+++ Entries supplied +++

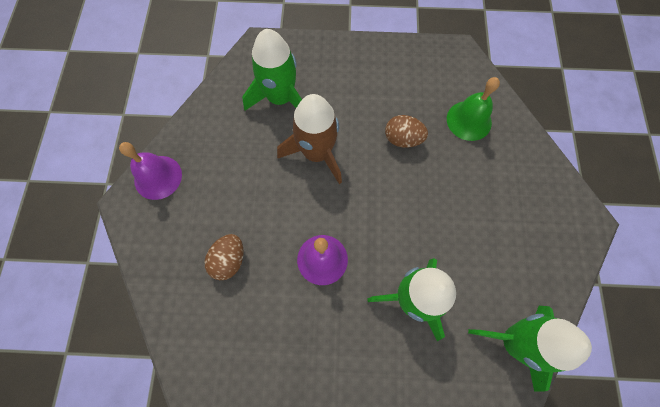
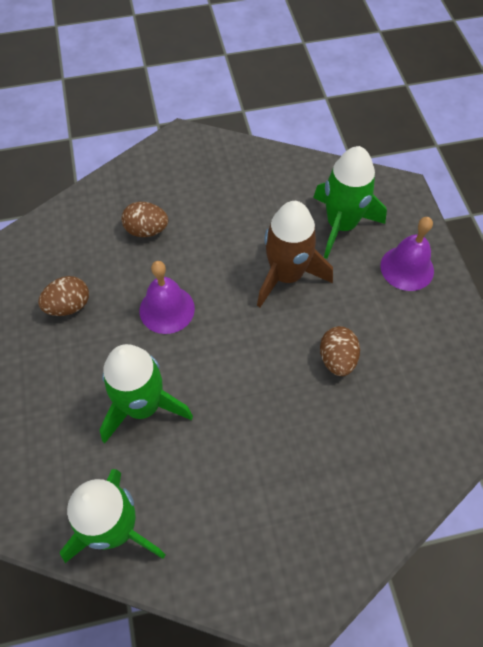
camera: 75 degrees right, 10 degrees down
(158, 177) = (214, 151): purple bell -> purple bell (407, 268)
(293, 352) = (69, 306): none -> brown egg
(469, 120) = (394, 433): green bell -> none

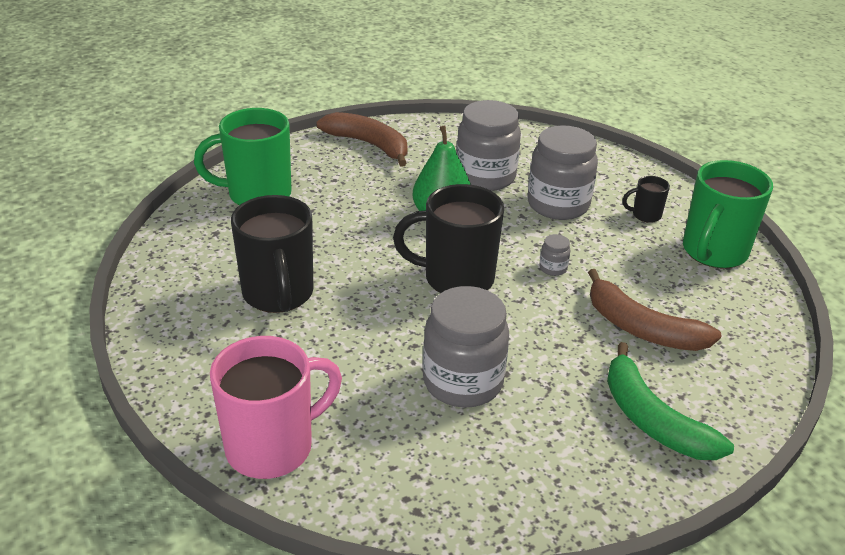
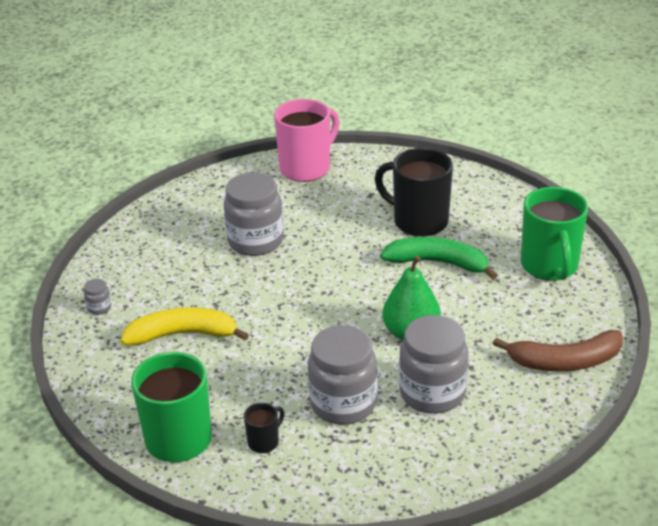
camera: 140 degrees right, 0 degrees up
(257, 194) = (549, 266): green mug -> green mug turned 135 degrees clockwise
(272, 447) = (306, 168): pink mug -> pink mug turned 150 degrees counterclockwise
(456, 279) = (336, 294): black mug -> none
(553, 268) = (284, 342): grey jar -> grey jar (99, 307)
(641, 328) = (183, 334): brown banana -> yellow banana
(652, 419) = (133, 283): green banana -> green banana (438, 263)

+++

What to produce:
Word for word, restate all of the data, but do not copy the pictures.

Solution for this task:
camera: 75 degrees right, 10 degrees down
(158, 177) = (214, 151): purple bell -> purple bell (407, 268)
(293, 352) = (69, 306): none -> brown egg
(469, 120) = (394, 433): green bell -> none

camera: 140 degrees right, 0 degrees up
(257, 194) = (549, 266): green mug -> green mug turned 135 degrees clockwise
(272, 447) = (306, 168): pink mug -> pink mug turned 150 degrees counterclockwise
(456, 279) = (336, 294): black mug -> none
(553, 268) = (284, 342): grey jar -> grey jar (99, 307)
(641, 328) = (183, 334): brown banana -> yellow banana
(652, 419) = (133, 283): green banana -> green banana (438, 263)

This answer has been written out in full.